■ About this task ■
Print all entries word for word.
----- Record excerpts -----
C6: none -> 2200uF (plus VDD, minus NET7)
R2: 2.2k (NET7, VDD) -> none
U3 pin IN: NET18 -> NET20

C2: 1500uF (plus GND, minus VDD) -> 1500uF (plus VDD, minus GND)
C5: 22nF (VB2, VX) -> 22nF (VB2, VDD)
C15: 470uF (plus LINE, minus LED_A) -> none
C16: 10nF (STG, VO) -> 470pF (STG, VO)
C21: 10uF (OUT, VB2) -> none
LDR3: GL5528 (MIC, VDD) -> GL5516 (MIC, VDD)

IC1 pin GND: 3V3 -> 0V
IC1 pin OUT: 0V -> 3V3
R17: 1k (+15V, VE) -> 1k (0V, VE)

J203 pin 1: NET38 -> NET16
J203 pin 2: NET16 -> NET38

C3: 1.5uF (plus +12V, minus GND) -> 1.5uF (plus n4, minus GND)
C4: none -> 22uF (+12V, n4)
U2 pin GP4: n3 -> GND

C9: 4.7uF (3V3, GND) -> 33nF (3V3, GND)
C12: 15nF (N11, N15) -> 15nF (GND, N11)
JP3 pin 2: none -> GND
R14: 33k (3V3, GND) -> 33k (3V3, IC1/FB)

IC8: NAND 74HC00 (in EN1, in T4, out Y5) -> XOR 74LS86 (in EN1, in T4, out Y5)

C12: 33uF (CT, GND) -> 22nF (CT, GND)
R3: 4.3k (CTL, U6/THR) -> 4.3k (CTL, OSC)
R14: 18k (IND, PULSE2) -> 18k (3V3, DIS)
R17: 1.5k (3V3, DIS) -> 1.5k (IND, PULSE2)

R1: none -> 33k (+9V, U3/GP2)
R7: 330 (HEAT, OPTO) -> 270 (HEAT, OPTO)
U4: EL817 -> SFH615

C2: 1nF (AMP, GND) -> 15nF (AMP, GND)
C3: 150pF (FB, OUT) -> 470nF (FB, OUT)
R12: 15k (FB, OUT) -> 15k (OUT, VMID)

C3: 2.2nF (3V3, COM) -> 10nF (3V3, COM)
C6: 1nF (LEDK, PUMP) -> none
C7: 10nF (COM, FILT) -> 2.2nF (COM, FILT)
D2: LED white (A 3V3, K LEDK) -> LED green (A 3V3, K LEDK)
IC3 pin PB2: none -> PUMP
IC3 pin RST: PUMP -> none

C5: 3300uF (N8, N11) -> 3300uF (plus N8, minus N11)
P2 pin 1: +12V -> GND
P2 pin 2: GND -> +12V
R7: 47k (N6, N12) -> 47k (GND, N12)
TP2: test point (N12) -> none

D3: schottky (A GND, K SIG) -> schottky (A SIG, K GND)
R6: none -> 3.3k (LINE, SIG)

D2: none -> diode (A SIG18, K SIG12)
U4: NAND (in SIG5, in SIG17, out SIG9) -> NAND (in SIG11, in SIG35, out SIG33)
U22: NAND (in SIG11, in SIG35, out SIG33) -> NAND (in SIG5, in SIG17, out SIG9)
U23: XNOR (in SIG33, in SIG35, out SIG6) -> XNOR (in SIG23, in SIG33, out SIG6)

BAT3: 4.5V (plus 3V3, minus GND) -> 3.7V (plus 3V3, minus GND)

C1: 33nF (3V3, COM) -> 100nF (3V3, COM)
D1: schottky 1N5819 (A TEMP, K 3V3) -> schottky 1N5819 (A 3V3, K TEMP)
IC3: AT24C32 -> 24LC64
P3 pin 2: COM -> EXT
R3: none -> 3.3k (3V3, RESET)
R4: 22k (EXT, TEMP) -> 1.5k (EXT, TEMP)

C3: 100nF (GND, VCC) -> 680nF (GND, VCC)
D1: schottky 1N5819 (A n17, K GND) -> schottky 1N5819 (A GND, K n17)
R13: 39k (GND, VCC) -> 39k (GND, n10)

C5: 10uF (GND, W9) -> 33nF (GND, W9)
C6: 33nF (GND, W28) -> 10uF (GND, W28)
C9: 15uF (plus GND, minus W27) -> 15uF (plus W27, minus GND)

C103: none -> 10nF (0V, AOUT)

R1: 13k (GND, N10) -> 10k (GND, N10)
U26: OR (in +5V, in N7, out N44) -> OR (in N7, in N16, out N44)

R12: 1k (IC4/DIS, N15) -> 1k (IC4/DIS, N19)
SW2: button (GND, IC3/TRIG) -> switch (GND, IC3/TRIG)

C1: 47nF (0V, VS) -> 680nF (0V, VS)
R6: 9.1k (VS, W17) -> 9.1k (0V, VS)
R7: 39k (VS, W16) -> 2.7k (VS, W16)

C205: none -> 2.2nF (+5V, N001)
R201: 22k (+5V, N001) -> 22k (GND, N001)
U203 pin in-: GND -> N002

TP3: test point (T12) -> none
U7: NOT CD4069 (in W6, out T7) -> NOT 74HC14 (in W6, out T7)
-----
■ Solved problem ■
C6: none -> 2200uF (plus VDD, minus NET7)
R2: 2.2k (NET7, VDD) -> none
U3 pin IN: NET18 -> NET20

C2: 1500uF (plus GND, minus VDD) -> 1500uF (plus VDD, minus GND)
C5: 22nF (VB2, VX) -> 22nF (VB2, VDD)
C15: 470uF (plus LINE, minus LED_A) -> none
C16: 10nF (STG, VO) -> 470pF (STG, VO)
C21: 10uF (OUT, VB2) -> none
LDR3: GL5528 (MIC, VDD) -> GL5516 (MIC, VDD)

IC1 pin GND: 3V3 -> 0V
IC1 pin OUT: 0V -> 3V3
R17: 1k (+15V, VE) -> 1k (0V, VE)

J203 pin 1: NET38 -> NET16
J203 pin 2: NET16 -> NET38

C3: 1.5uF (plus +12V, minus GND) -> 1.5uF (plus n4, minus GND)
C4: none -> 22uF (+12V, n4)
U2 pin GP4: n3 -> GND

C9: 4.7uF (3V3, GND) -> 33nF (3V3, GND)
C12: 15nF (N11, N15) -> 15nF (GND, N11)
JP3 pin 2: none -> GND
R14: 33k (3V3, GND) -> 33k (3V3, IC1/FB)

IC8: NAND 74HC00 (in EN1, in T4, out Y5) -> XOR 74LS86 (in EN1, in T4, out Y5)

C12: 33uF (CT, GND) -> 22nF (CT, GND)
R3: 4.3k (CTL, U6/THR) -> 4.3k (CTL, OSC)
R14: 18k (IND, PULSE2) -> 18k (3V3, DIS)
R17: 1.5k (3V3, DIS) -> 1.5k (IND, PULSE2)

R1: none -> 33k (+9V, U3/GP2)
R7: 330 (HEAT, OPTO) -> 270 (HEAT, OPTO)
U4: EL817 -> SFH615

C2: 1nF (AMP, GND) -> 15nF (AMP, GND)
C3: 150pF (FB, OUT) -> 470nF (FB, OUT)
R12: 15k (FB, OUT) -> 15k (OUT, VMID)

C3: 2.2nF (3V3, COM) -> 10nF (3V3, COM)
C6: 1nF (LEDK, PUMP) -> none
C7: 10nF (COM, FILT) -> 2.2nF (COM, FILT)
D2: LED white (A 3V3, K LEDK) -> LED green (A 3V3, K LEDK)
IC3 pin PB2: none -> PUMP
IC3 pin RST: PUMP -> none

C5: 3300uF (N8, N11) -> 3300uF (plus N8, minus N11)
P2 pin 1: +12V -> GND
P2 pin 2: GND -> +12V
R7: 47k (N6, N12) -> 47k (GND, N12)
TP2: test point (N12) -> none

D3: schottky (A GND, K SIG) -> schottky (A SIG, K GND)
R6: none -> 3.3k (LINE, SIG)

D2: none -> diode (A SIG18, K SIG12)
U4: NAND (in SIG5, in SIG17, out SIG9) -> NAND (in SIG11, in SIG35, out SIG33)
U22: NAND (in SIG11, in SIG35, out SIG33) -> NAND (in SIG5, in SIG17, out SIG9)
U23: XNOR (in SIG33, in SIG35, out SIG6) -> XNOR (in SIG23, in SIG33, out SIG6)

BAT3: 4.5V (plus 3V3, minus GND) -> 3.7V (plus 3V3, minus GND)

C1: 33nF (3V3, COM) -> 100nF (3V3, COM)
D1: schottky 1N5819 (A TEMP, K 3V3) -> schottky 1N5819 (A 3V3, K TEMP)
IC3: AT24C32 -> 24LC64
P3 pin 2: COM -> EXT
R3: none -> 3.3k (3V3, RESET)
R4: 22k (EXT, TEMP) -> 1.5k (EXT, TEMP)

C3: 100nF (GND, VCC) -> 680nF (GND, VCC)
D1: schottky 1N5819 (A n17, K GND) -> schottky 1N5819 (A GND, K n17)
R13: 39k (GND, VCC) -> 39k (GND, n10)

C5: 10uF (GND, W9) -> 33nF (GND, W9)
C6: 33nF (GND, W28) -> 10uF (GND, W28)
C9: 15uF (plus GND, minus W27) -> 15uF (plus W27, minus GND)

C103: none -> 10nF (0V, AOUT)

R1: 13k (GND, N10) -> 10k (GND, N10)
U26: OR (in +5V, in N7, out N44) -> OR (in N7, in N16, out N44)

R12: 1k (IC4/DIS, N15) -> 1k (IC4/DIS, N19)
SW2: button (GND, IC3/TRIG) -> switch (GND, IC3/TRIG)

C1: 47nF (0V, VS) -> 680nF (0V, VS)
R6: 9.1k (VS, W17) -> 9.1k (0V, VS)
R7: 39k (VS, W16) -> 2.7k (VS, W16)

C205: none -> 2.2nF (+5V, N001)
R201: 22k (+5V, N001) -> 22k (GND, N001)
U203 pin in-: GND -> N002

TP3: test point (T12) -> none
U7: NOT CD4069 (in W6, out T7) -> NOT 74HC14 (in W6, out T7)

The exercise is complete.